╭──

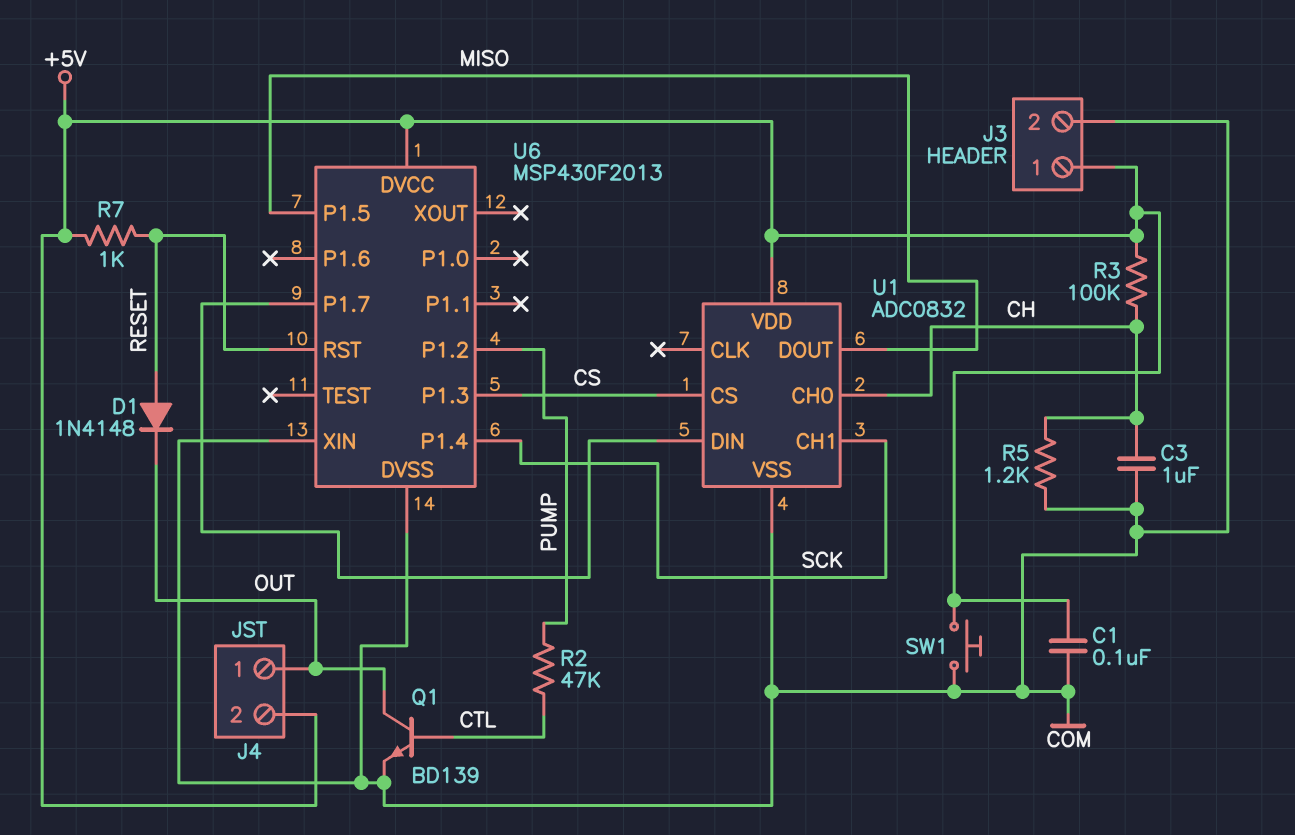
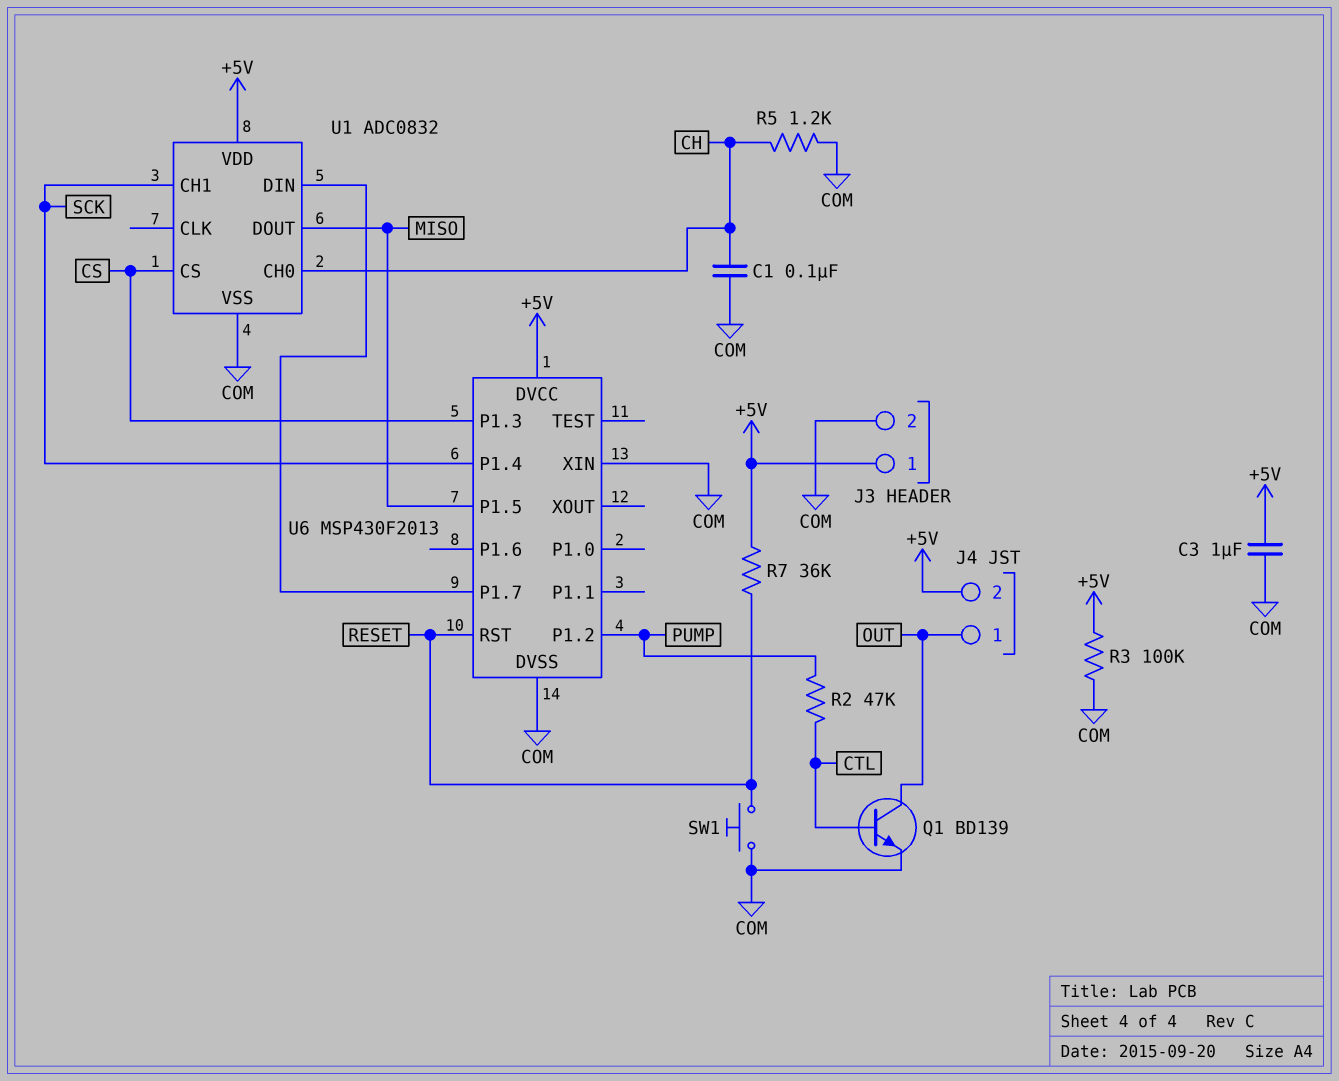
C1: 100nF (+5V, COM) -> 100nF (CH, COM)
C3: 1uF (CH, COM) -> 1uF (+5V, COM)
D1: diode 1N4148 (A RESET, K OUT) -> none
R3: 100k (+5V, CH) -> 100k (+5V, COM)
R7: 1k (+5V, RESET) -> 36k (+5V, RESET)
SW1: button (+5V, COM) -> button (COM, RESET)

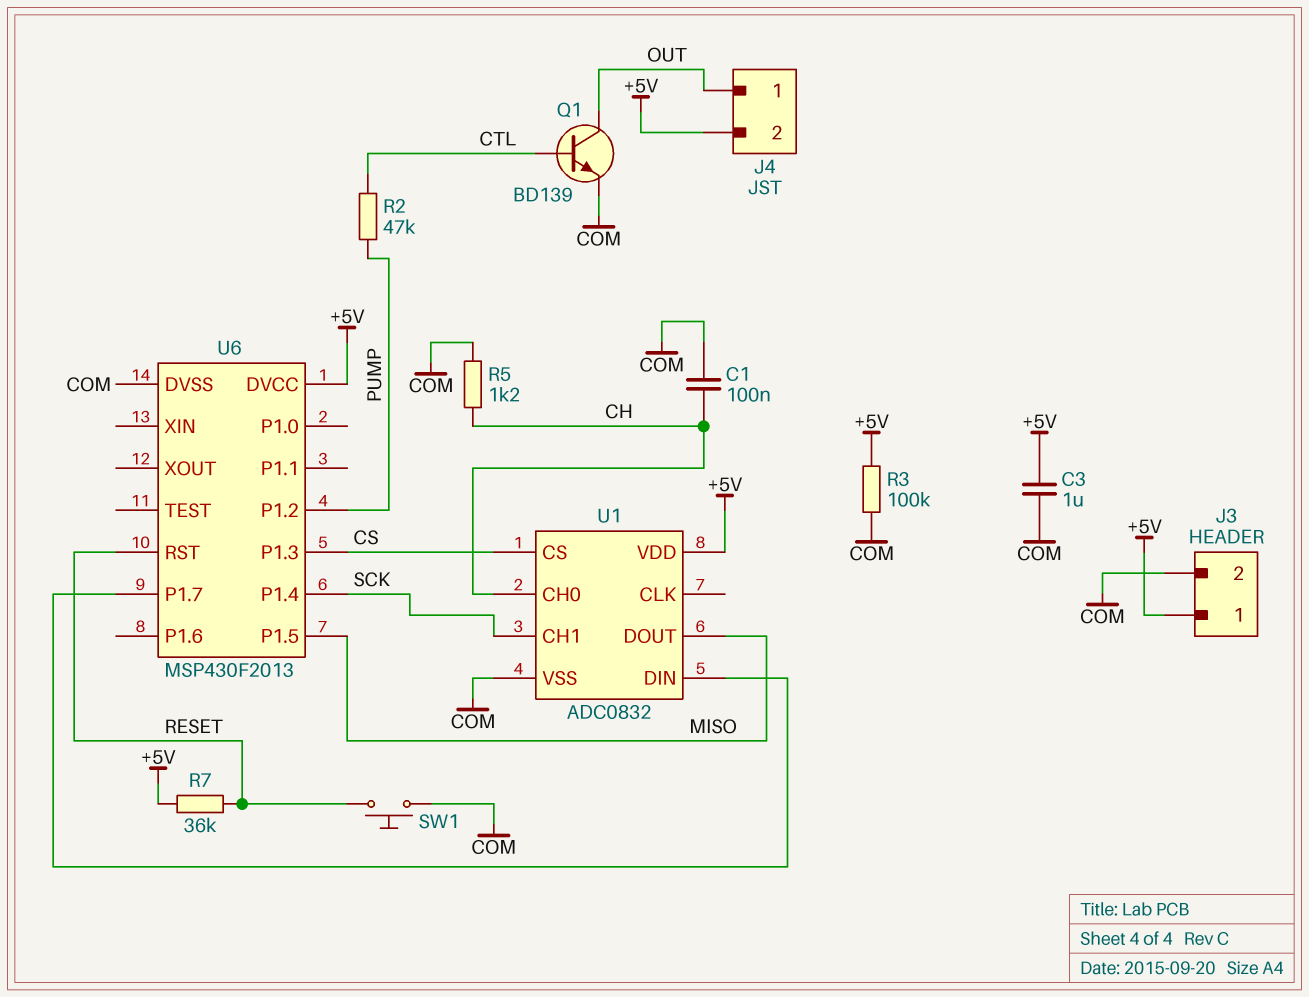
U6 pin XIN: COM -> none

╰──

▶ [What you are asked to do]:
Reading through the records above, report each line in which the string "none" is found.

▶ [Response to the task]:
D1: diode 1N4148 (A RESET, K OUT) -> none
U6 pin XIN: COM -> none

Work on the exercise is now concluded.